Scene edit records —
──────
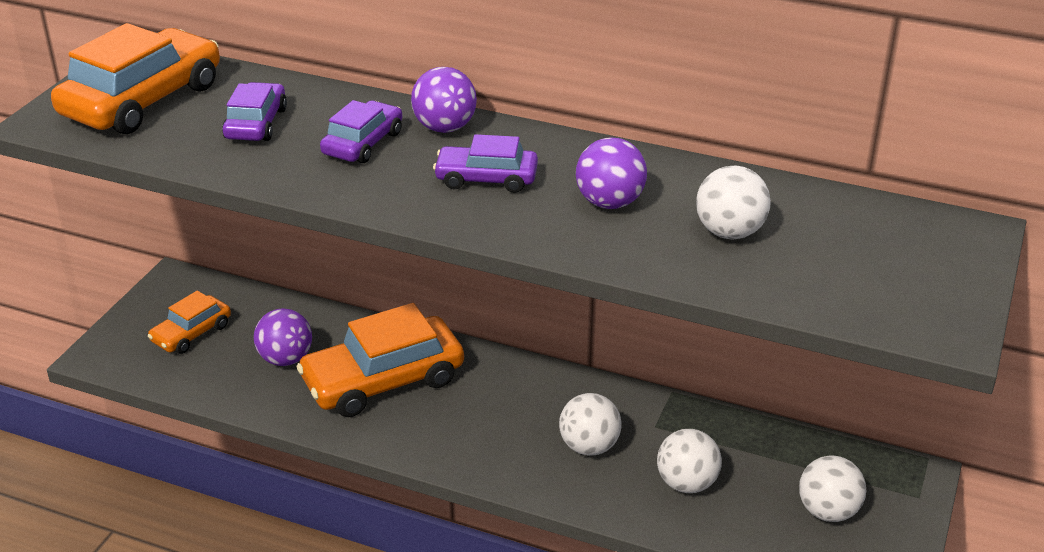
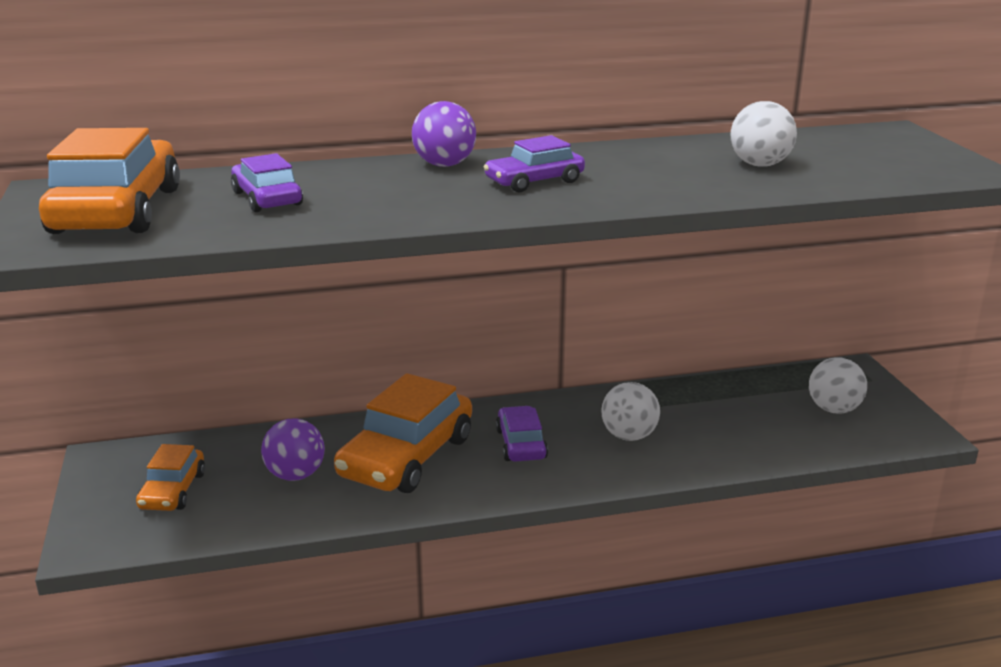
camera: 35 degrees left, 10 degrees down
purple car [320,100,402,163] -> purple car moved to [496,406,548,462]
purple ball [576,137,647,209] -> none
white ball [657,429,722,493] -> none

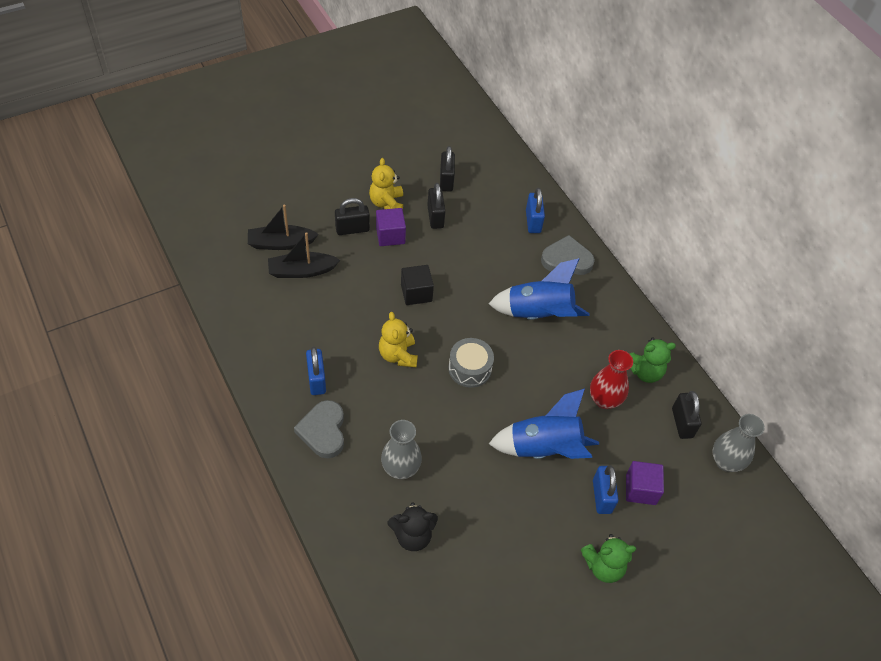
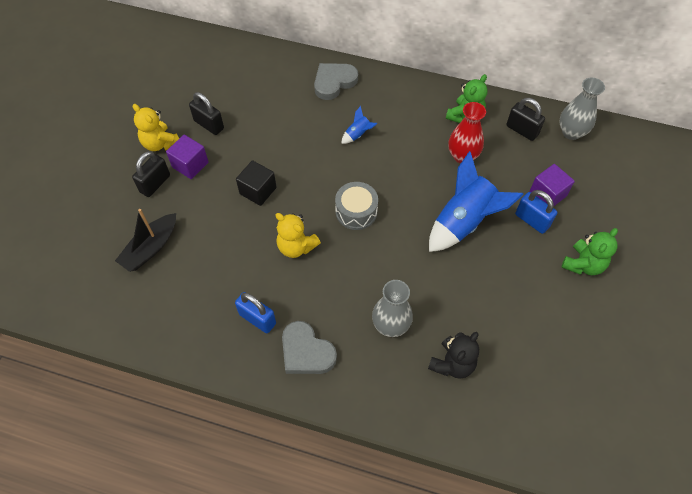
camera: 40 degrees left, 5 degrees up
black boat [248,205,319,250] -> none
black padlock [440,146,455,191] -> none
blue rocket [489,258,590,320] -> blue rocket [341,106,378,144], size x0.43
blue padlock [526,188,545,233] -> none

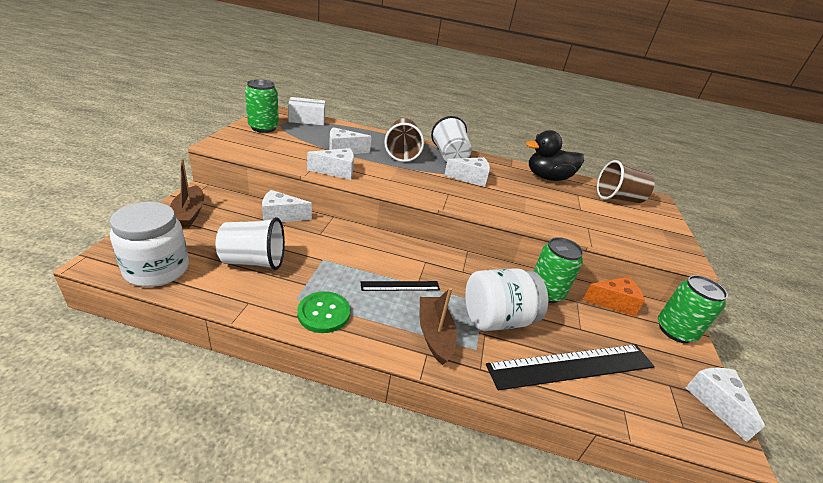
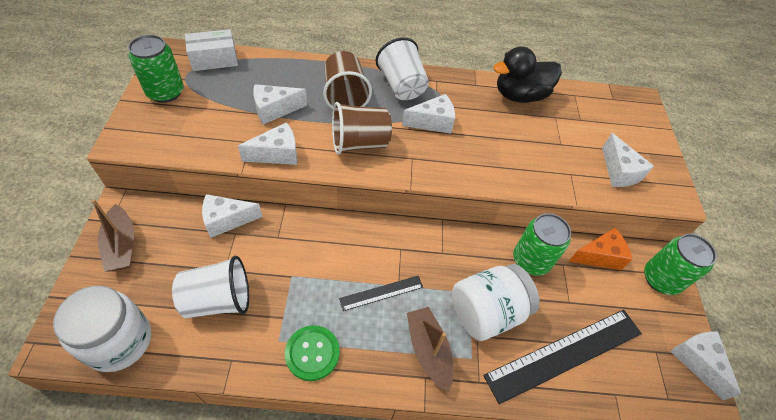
camera: 10 degrees left, 20 degrees up
brown cup [597,160,654,203] -> brown cup moved to [332,102,392,155]
none -> white cheese [602,133,654,187]

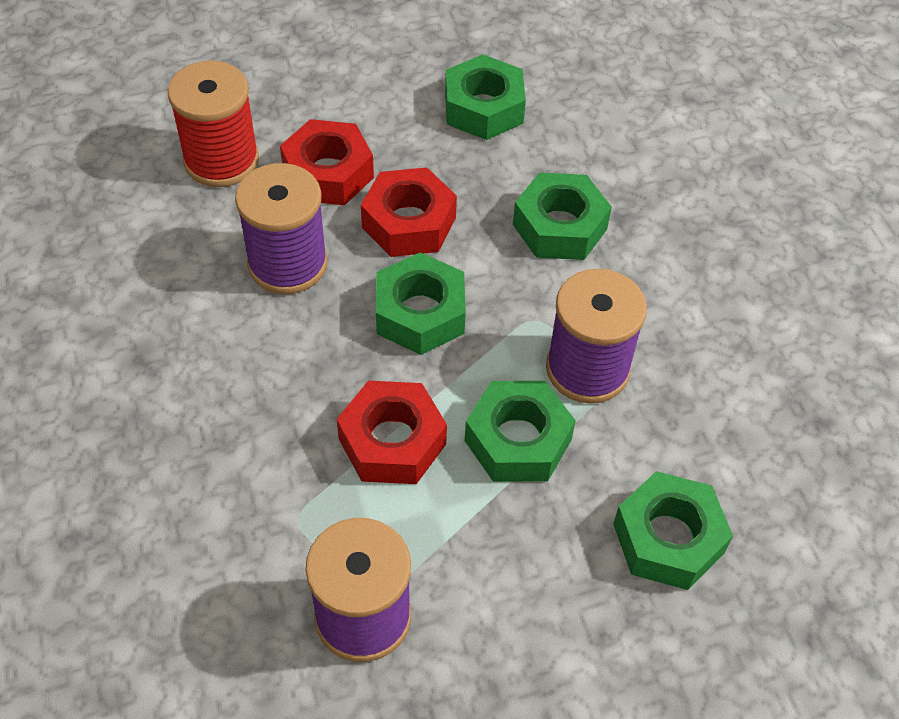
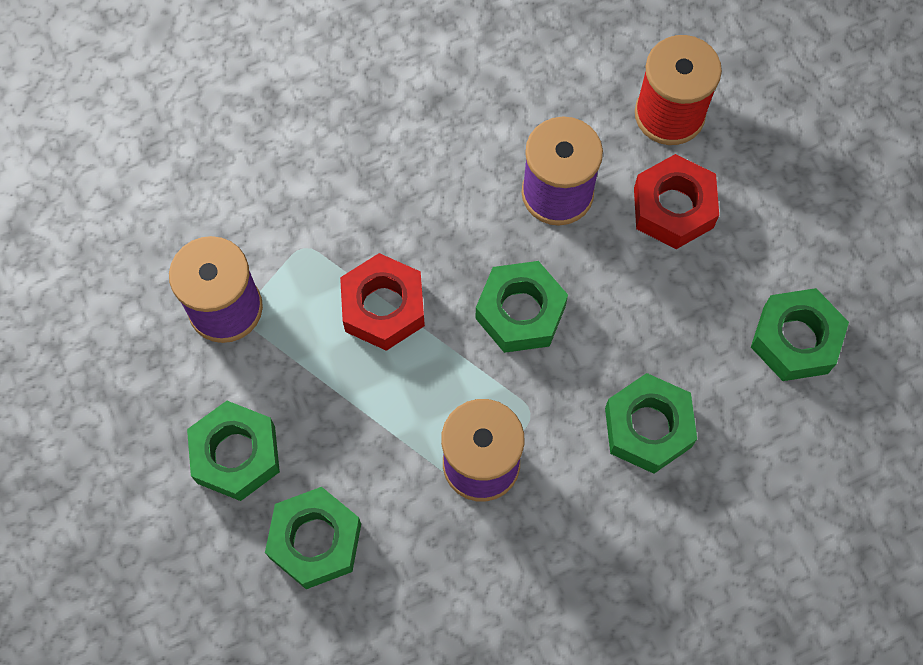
camera: 85 degrees right, 15 degrees up
red nut [361,167,457,257] -> none
green nut [465,381,576,482] -> green nut moved to [187,401,280,501]

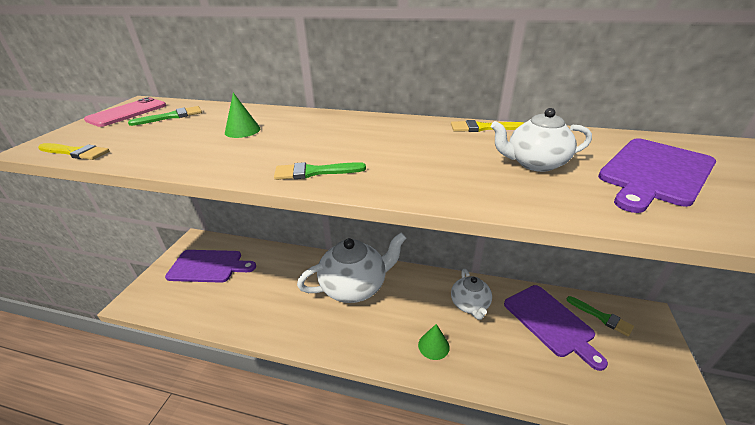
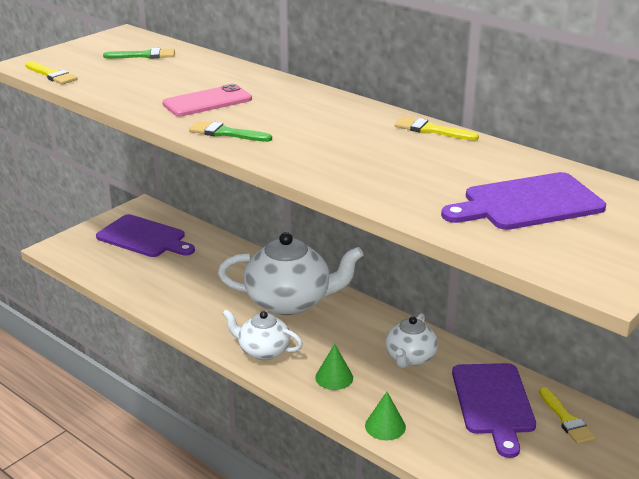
camera: 25 degrees right, 5 degrees down
pink phone [84,97,166,127] -> pink phone moved to [162,84,252,116]
green cone [225,93,260,138] -> green cone moved to [365,392,406,440]
white teapot [491,108,592,172] -> white teapot moved to [222,309,303,360]
green brush [566,296,634,336] -> yellow brush [539,387,596,444]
──────
Search the records above for the word "camera", then say how many lines contain it. Give the number alone.

OUTPUT —
5